▸ **Problem description**
Which lines of the data below hold "before"? Copy each of them.

** Data block follows **

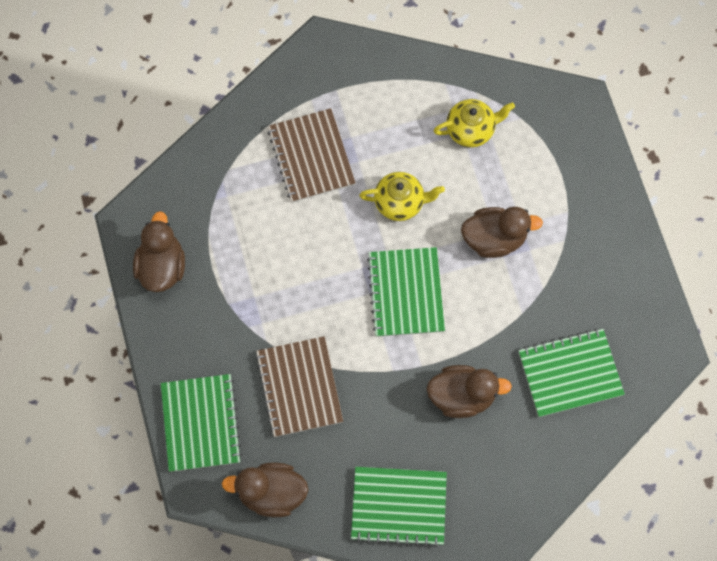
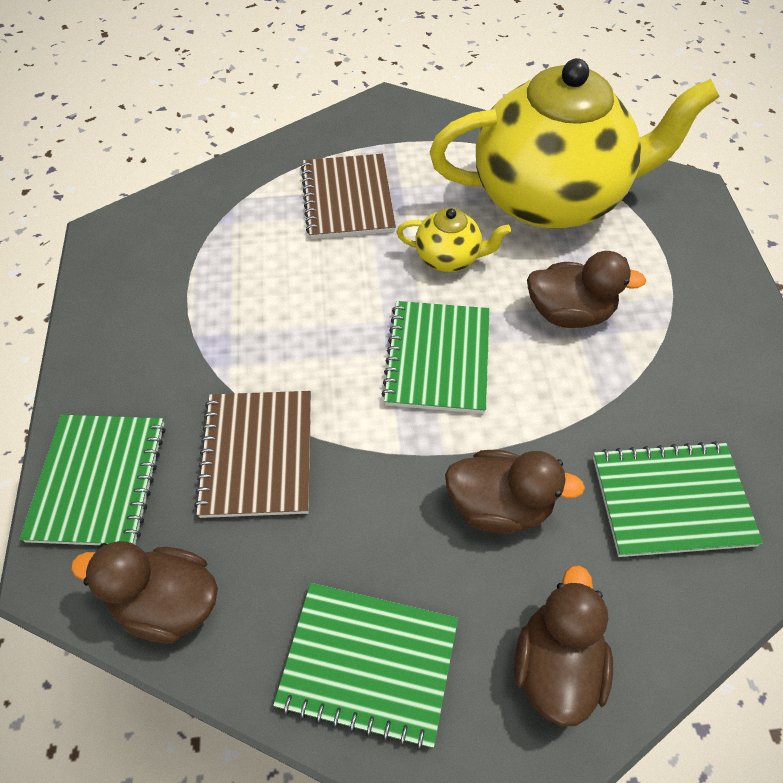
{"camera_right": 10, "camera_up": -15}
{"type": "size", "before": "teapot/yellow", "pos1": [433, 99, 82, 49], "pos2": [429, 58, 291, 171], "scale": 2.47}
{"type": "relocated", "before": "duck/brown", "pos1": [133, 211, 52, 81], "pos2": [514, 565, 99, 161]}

** End of Data block **

▸ **Result below**
{"type": "size", "before": "teapot/yellow", "pos1": [433, 99, 82, 49], "pos2": [429, 58, 291, 171], "scale": 2.47}
{"type": "relocated", "before": "duck/brown", "pos1": [133, 211, 52, 81], "pos2": [514, 565, 99, 161]}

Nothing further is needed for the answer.